» Required action: Every line with the string "orange" should be copied from the data.

Image change detection data
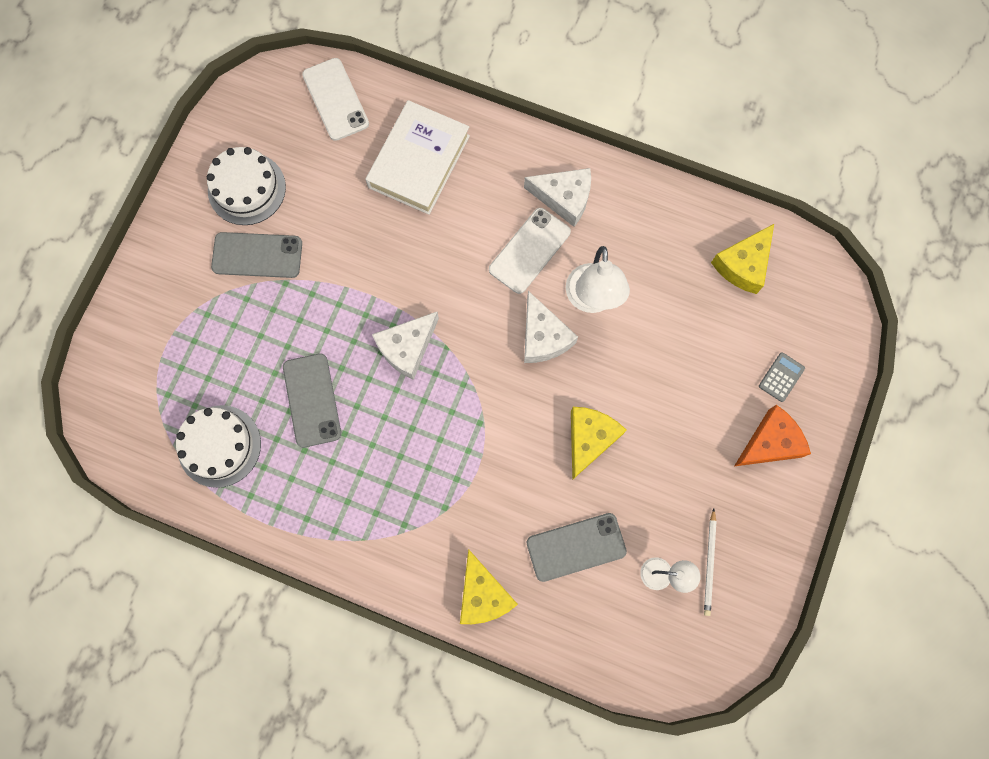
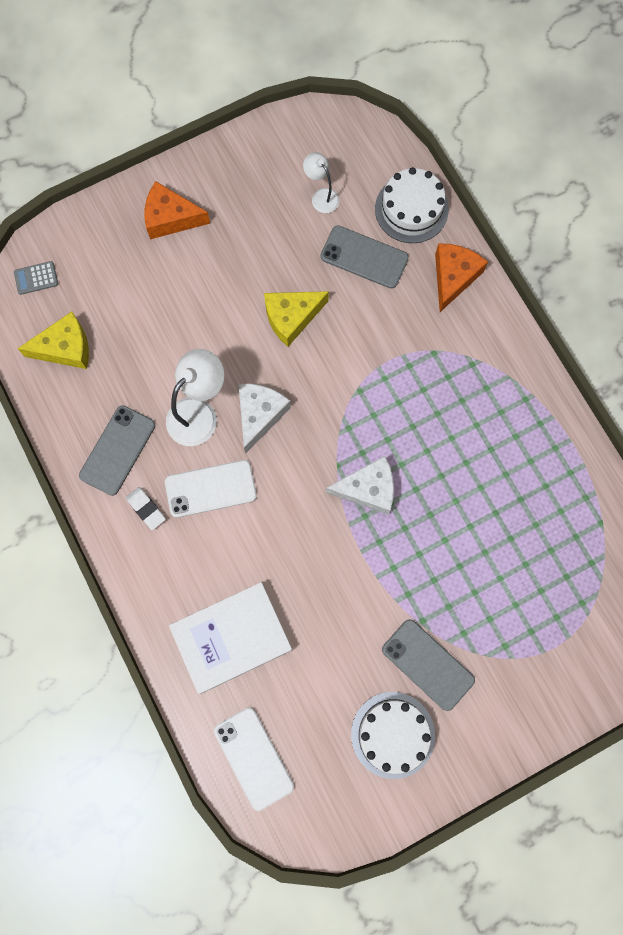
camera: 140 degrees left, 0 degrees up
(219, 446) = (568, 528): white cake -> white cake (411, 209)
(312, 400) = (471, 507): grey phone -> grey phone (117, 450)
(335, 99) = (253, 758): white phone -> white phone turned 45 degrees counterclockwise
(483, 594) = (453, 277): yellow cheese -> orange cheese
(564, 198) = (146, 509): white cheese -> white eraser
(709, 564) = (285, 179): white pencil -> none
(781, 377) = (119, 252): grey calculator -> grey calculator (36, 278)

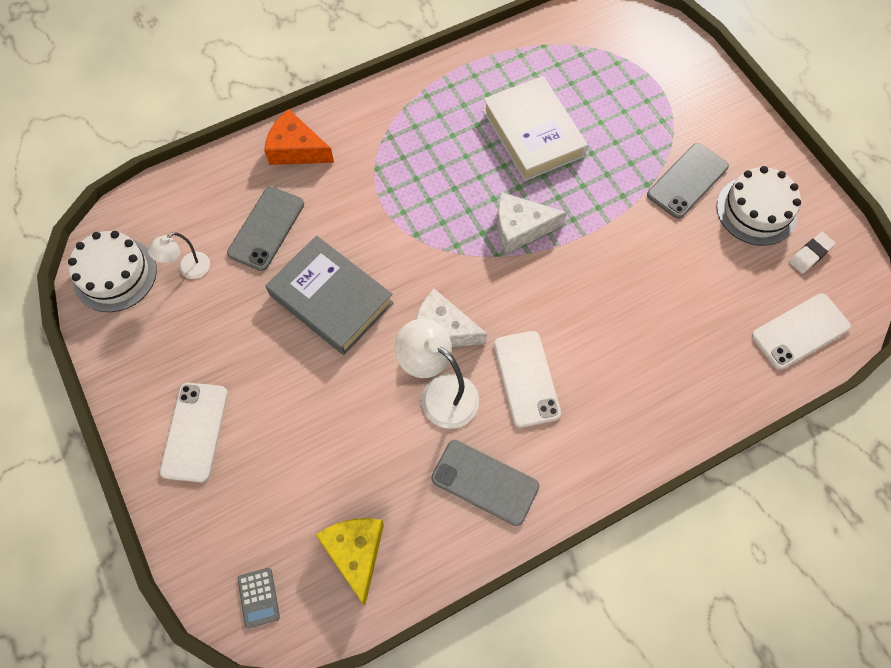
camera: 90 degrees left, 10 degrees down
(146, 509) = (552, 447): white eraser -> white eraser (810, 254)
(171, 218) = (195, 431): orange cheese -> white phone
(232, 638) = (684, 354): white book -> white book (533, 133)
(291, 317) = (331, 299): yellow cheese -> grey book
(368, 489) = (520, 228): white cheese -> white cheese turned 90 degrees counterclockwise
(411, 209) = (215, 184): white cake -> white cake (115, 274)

» Answer to the problem:
(483, 594) = (453, 277): yellow cheese -> orange cheese
(171, 218) = (195, 431): orange cheese -> white phone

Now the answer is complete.